[Start INFORMATION GIVEN]

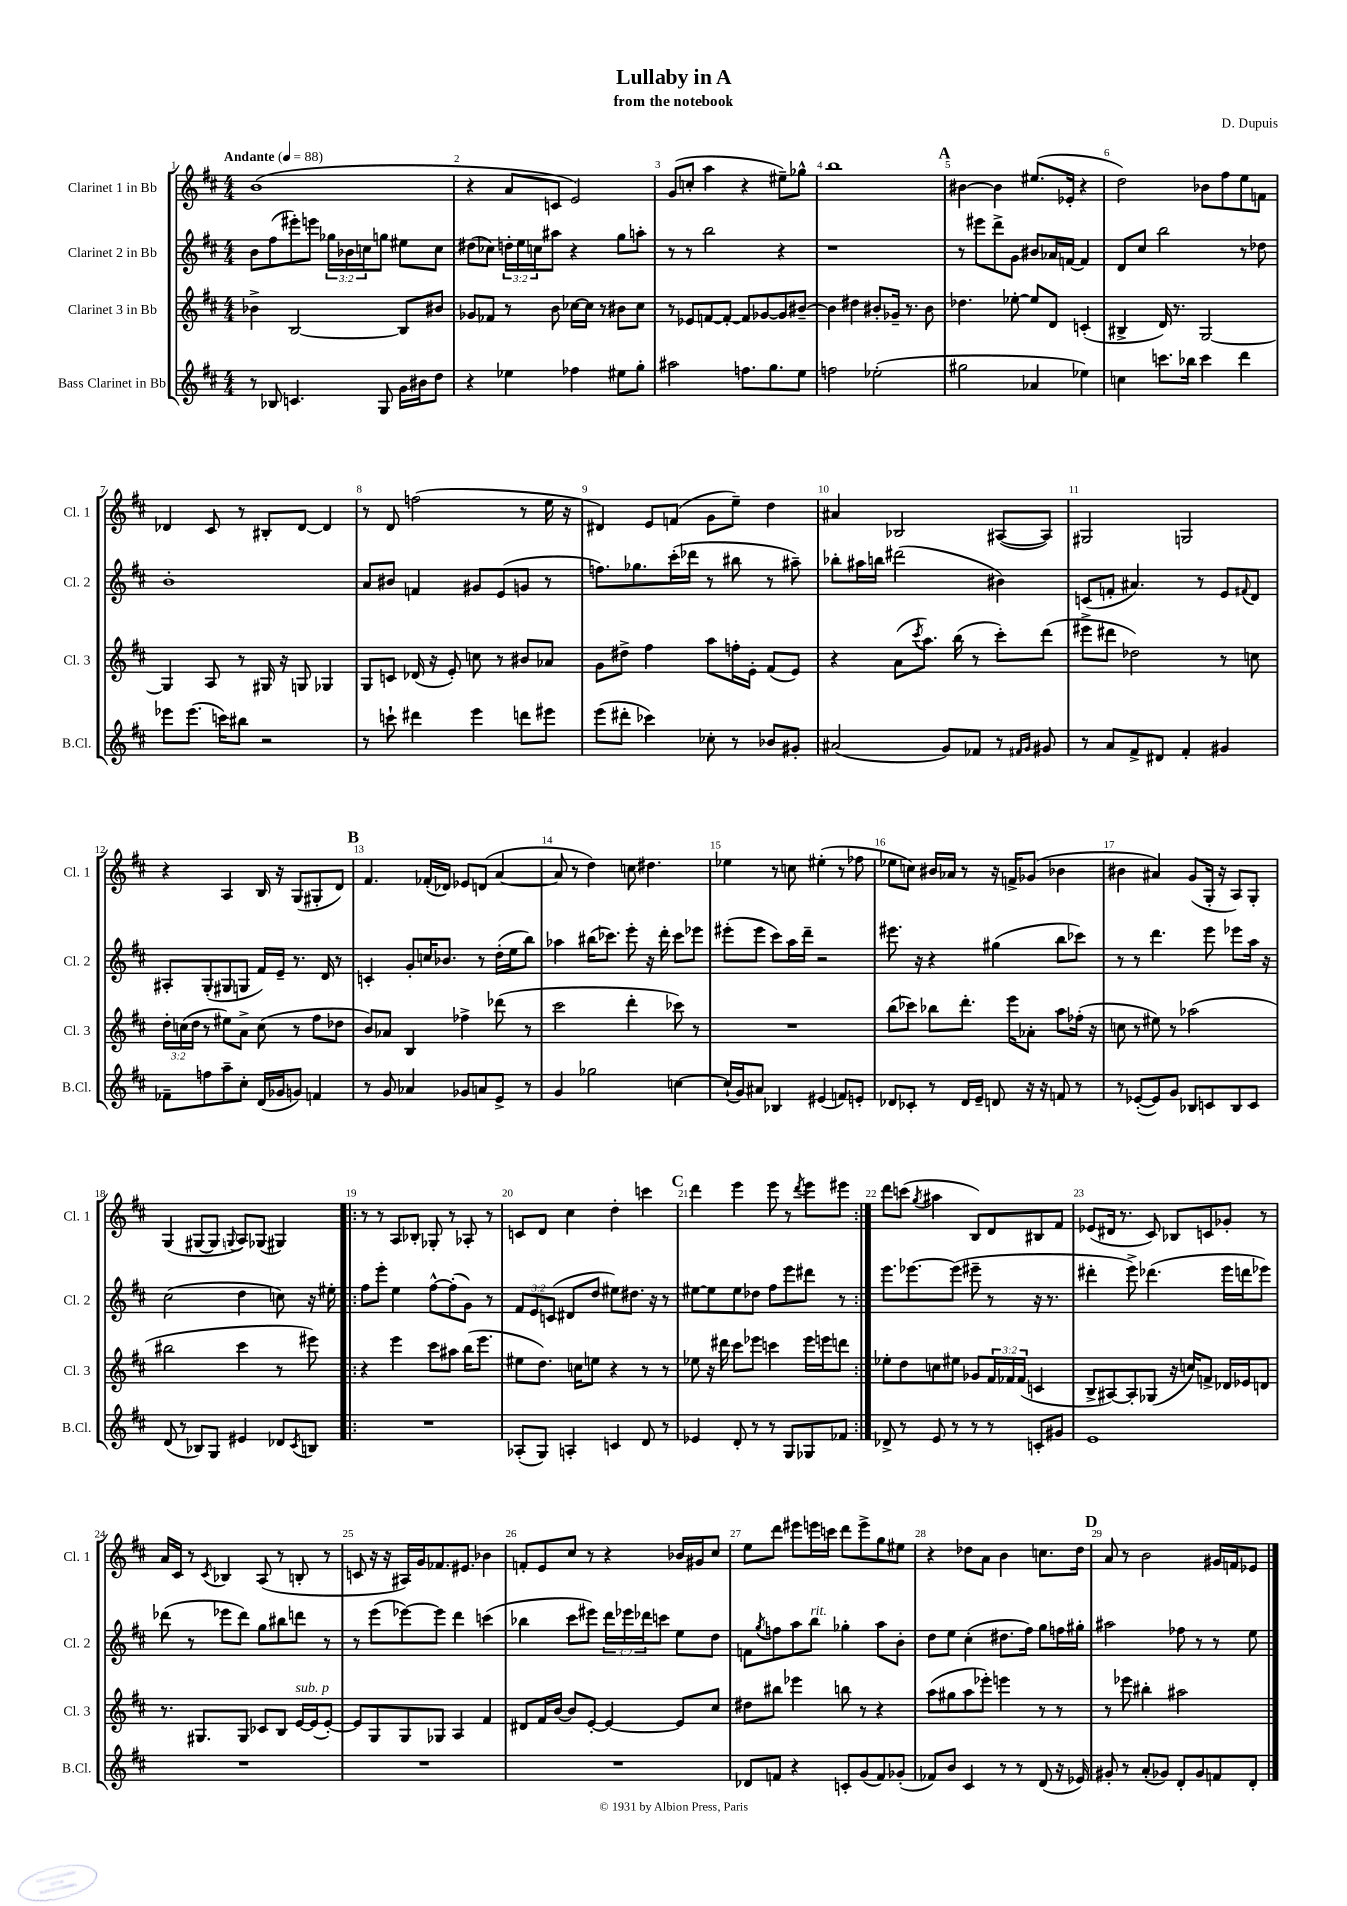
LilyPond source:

\header { title = "Lullaby in A" composer = "D. Dupuis" subtitle = "from the notebook" }
<<
\new StaffGroup <<
\new Staff = "s0" \with { instrumentName = "Clarinet 1 in Bb" shortInstrumentName = "Cl. 1" } {
    \clef treble \key d \major \numericTimeSignature \time 4/4 \tempo "Andante" 4 = 88
    b'1( |
    r4 a'8 c'8 e'2) |
    g'8( c''8-. a''4 r4 eis''8--) ges''8-^ |
    b''1 |
    \mark \markup { \bold "A" } bis'4~ bis'4 eis''8.( ees'16-. r4 |
    d''2) bes'8 fis''8 e''8 f'8 |
    des'4 cis'8 r8 bis8-. des'8~ des'4 |
    r8 d'8 f''2( r8 e''16 r16 |
    dis'4) e'8 f'8( g'8 e''8--) d''4 |
    ais'4 bes2 ais8~( ais8) |
    gis2 g2 |
    r4 a4 b16 r16 g8( gis8-. d'8) |
    \mark \markup { \bold "B" } fis'4. fes'16-.( des'16) ees'8 d'8( a'4~ |
    a'8 r8 d''4) c''8 dis''4. |
    ees''4 r8 c''8 eis''4-.( r8 fes''8 |
    ees''8 c''8) bis'16 aes'16 r8 r16 f'16-> ges'8( bes'4 |
    bis'4 ais'4) g'8( g16-. r16 a8) g8-. |
    g4( gis8~ gis8 \appoggiatura { g8 } a8) ges8( gis4) |
    \repeat volta 2 { r8 r8 a8 bes8-. ges8-. r8 aes8-. r8 |
    c'8 d'8 cis''4 d''4-. c'''4 |
    \mark \markup { \bold "C" } d'''4 e'''4 e'''8 r8 \acciaccatura { d'''8 } e'''8 eis'''8 | }
    d'''8 c'''8( \acciaccatura { g''8 } ais''4 b8) d'8 bis8 fis'8 |
    ees'8( dis'16 r8. cis'8) bes8 c'8 ges'8-. r8 |
    a'16 cis'16 r8 \acciaccatura { cis'8 } bes4 a8( r8 b8-. r8 |
    c'8 r16 r16 ais16) g'16 fes'8. eis'8. bes'4 |
    f'8-. e'8 cis''8 r8 r4 bes'16 gis'16 cis''8 |
    e''8 d'''8 eis'''8 e'''16 c'''16 d'''8 e'''8-> g''8 eis''8 |
    r4 des''8 a'8 b'4 c''8. des''16 |
    \mark \markup { \bold "D" } a'8 r8 b'2 gis'16 f'16 ees'8 \bar "|." |
}
\new Staff = "s1" \with { instrumentName = "Clarinet 2 in Bb" shortInstrumentName = "Cl. 2" } {
    \clef treble \key d \major \numericTimeSignature \time 4/4 \override Staff.TupletNumber.text = #tuplet-number::calc-fraction-text
    b'8 fis''8( eis'''8-.) e'''8 \tuplet 3/2 { ges''16 bes'16 c''16 } g''8 eis''8 c''8 |
    dis''8( ces''8) \tuplet 3/2 { d''16-. e''16 c''16 } ais''8 r4 g''8 a''8-. |
    r8 r8 b''2 r4 |
    r1 |
    \mark \markup { \bold "A" } r8 eis'''8 d'''8-> g'8 bis'8 aes'16 f'16~ f'4 |
    d'8 cis''8 b''2 r8 des''8 |
    b'1-. |
    a'8 bis'8 f'4 gis'8 e'8( g'8 r8 |
    f''8.) ges''8. cis'''16-.( des'''16 r8 bis''8 r8 ais''8--) |
    bes''8-. ais''16 b''16 dis'''2( bis'4) |
    c'8( f'8-. ais'4.) r8 e'8 \appoggiatura { fis'8 } d'8 |
    ais8-. g8-.( gis8 g8 fis'16) e'16-- r8. d'16 r8 |
    \mark \markup { \bold "B" } c'4-. g'8-. c''16 bes'8. r8 d''16-.( e''16 b''8) |
    aes''4 bis''16( ces'''8.) e'''8-. r16 d'''16-. ces'''8 ees'''8 |
    eis'''8-.( eis'''8 cis'''8) a''16 d'''16-- r2 |
    eis'''8. r16 r4 gis''4( b''8 ces'''8) |
    r8 r8 d'''4. e'''8 ees'''8 a''16 r16 |
    cis''2( d''4 c''8) r16 eis''16-. |
    \repeat volta 2 { fis''8 e'''8-. e''4 fis''8~-^ fis''8-.( g'8) r8 |
    \tuplet 3/2 { fis'8 e'8 c'8( } dis'8 d''8 eis''8) dis''8. r16 r8 |
    \mark \markup { \bold "C" } eis''8~ eis''8 eis''8 des''8 fis''8 e'''8 dis'''8 r8 | }
    e'''8. ees'''8.~ ees'''8( eis'''8-- r8 r16 r8. |
    dis'''4-. e'''8->) des'''4.( e'''16 d'''16 ees'''8) |
    des'''8( r8 ees'''8 des'''8) g''8 bis''8 d'''8 r8 |
    r8 e'''8( ees'''8~) ees'''8 d'''4 c'''4( |
    bes''4 cis'''8 eis'''8) \tuplet 3/2 { d'''16 ees'''16 des'''16 } c'''8 e''8 d''8 |
    f'8 \acciaccatura { g''8 } f''8 a''8 b''8^\markup { \italic "rit." } ges''4-. a''8 b'8-. |
    d''8 e''8 cis''4-.( dis''8. fis''16) g''8 f''16 gis''16-. |
    \mark \markup { \bold "D" } ais''2 fes''8 r8 r8 e''8 \bar "|." |
}
\new Staff = "s2" \with { instrumentName = "Clarinet 3 in Bb" shortInstrumentName = "Cl. 3" } {
    \clef treble \key d \major \numericTimeSignature \time 4/4 \override Staff.TupletNumber.text = #tuplet-number::calc-fraction-text
    bes'4-> b2~ b8 bis'8 |
    ges'8 fes'8 r8 b'8 ces''16~ ces''16 r8 bis'8 ces''8 |
    r8 ees'8 f'8~ f'8~-. f'8 ges'8~ ges'8 bis'8~-- |
    bis'4 dis''4 bis'8-. ges'16-- r8. bis'8 |
    \mark \markup { \bold "A" } des''4. ees''8~-. ees''8 d'8 c'4-.( |
    bis4-> d'16) r8. g2~ |
    g4 a8 r8 gis16 r16 g8 ges4 |
    g8 c'8 des'16( r16 e'8-.) c''8 r8 bis'8 aes'8 |
    g'8 dis''8-> fis''4 a''8 f''16-. e'16-. fis'8( e'8) |
    r4 a'8( \acciaccatura { cis'''8 } a''8.) b''16( r8 cis'''8-.) d'''8( |
    eis'''8-> dis'''8 des''2) r8 c''8 |
    \tuplet 3/2 { d''16-. c''16( d''16 } r8 eis''8) a'8-> c''8( r8 fis''8 des''8 |
    \mark \markup { \bold "B" } b'8) aes'8 b4 fes''4-> des'''8( r8 |
    cis'''2 d'''4-. ces'''8) r8 |
    R1 |
    b''8( ces'''8) bes''8 d'''8.-. e'''16 aes'8-. a''8 fes''16-.( r16 |
    c''8 r8 eis''8) r8 aes''2( |
    bis''2 cis'''4 r8 eis'''8) |
    \repeat volta 2 { r4 e'''4 cis'''8 ais''8 b''16( e'''8. |
    eis''8 d''8.) c''16 e''8 r4 r8 r8 |
    \mark \markup { \bold "C" } ees''8 r16 dis'''16 cis'''8 ees'''8 c'''4 ees'''16 e'''16 d'''8 | }
    ees''8-. d''8 c''8 eis''8 ges'8 \tuplet 3/2 { fis'16 fes'16 fes'16( } c'4 |
    b8-> ais8~) ais8-. ges8( r16 c''16) f'8-> des'16 ees'16 d'8 |
    r8. gis8. gis8 ces'8 b8 e'16~^\markup { \italic "sub. p" } e'16( e'8~-.) |
    e'8 g8 g8 ges8 a4 fis'4 |
    dis'8 fis'16 b'16~ b'8 e'8~-. e'4~ e'8 cis''8 |
    dis''8 bis''8 ees'''4 b''8 r8 r4 |
    a''8( gis''8 a''8 ees'''8-.) e'''4 r8 r8 |
    \mark \markup { \bold "D" } r8 ees'''8 bis''4-. ais''2 \bar "|." |
}
\new Staff = "s3" \with { instrumentName = "Bass Clarinet in Bb" shortInstrumentName = "B.Cl." } {
    \clef treble \key d \major \numericTimeSignature \time 4/4
    r8 bes8 c'4. g8 g'16 bis'16 d''8 |
    r4 ees''4 fes''4 eis''8 g''8-. |
    ais''2 f''8. g''8. e''8 |
    f''2 ees''2-.( |
    \mark \markup { \bold "A" } gis''2 aes'4 ees''4) |
    c''4 c'''8. bes''16 c'''4 d'''4 |
    ees'''8 ees'''8.( c'''16) bis''8 r2 |
    r8 c'''8-! dis'''4 e'''4 d'''8 eis'''8 |
    e'''8( dis'''8-. ces'''4) ces''8-. r8 bes'8 gis'8-. |
    ais'2( g'8) fes'8 r8 \grace { fis'16 g'16 } gis'8 |
    r8 a'8 fis'8-> dis'8 fis'4-. gis'4 |
    fes'8-- f''8 a''8-- cis''8-. d'16( ges'16 g'8) f'4 |
    \mark \markup { \bold "B" } r8 g'8 aes'4 ges'8 a'8 e'8-> r8 |
    g'4 ges''2 c''4~ |
    c''16-!( g'16) ais'8 bes4 eis'4( f'8) e'8-. |
    des'8 ces'8-. r8 des'16 e'16-- d'8 r16 r16 f'8 r8 |
    r8 ees'8~-.( ees'8) g'8 bes8 c'8 bes8 c'8 |
    d'8( r8 bes8) g8 eis'4 des'8 \acciaccatura { cis'8 } b8 |
    \repeat volta 2 { R1 |
    aes8-.( g8) a4-. c'4 d'8 r8 |
    \mark \markup { \bold "C" } ees'4 d'8-. r8 r8 g8 ges8 fes'8 | }
    des'8-> r8 e'8 r8 r8 r8 c'8-. gis'8 |
    e'1 |
    R1 |
    R1 |
    R1 |
    des'8 f'8 r4 c'8-. g'8( f'8) ges'8-.( |
    fes'8) b'8 cis'4 r8 r8 d'8( r16 ees'16) |
    \mark \markup { \bold "D" } gis'8-. r8 a'8-.( ges'8) d'8-. ges'8 f'8 d'8-. \bar "|." |
}
>>
>>
\layout { \context { \Score \override BarNumber.break-visibility = ##(#f #t #t) barNumberVisibility = #all-bar-numbers-visible } }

[End INFORMATION GIVEN]

TASK REQUIREMENTS:
In the rows above, how many lines contain the string "instrumentName"? Case counts. Reply with the number only.

TASK OUTPUT:
4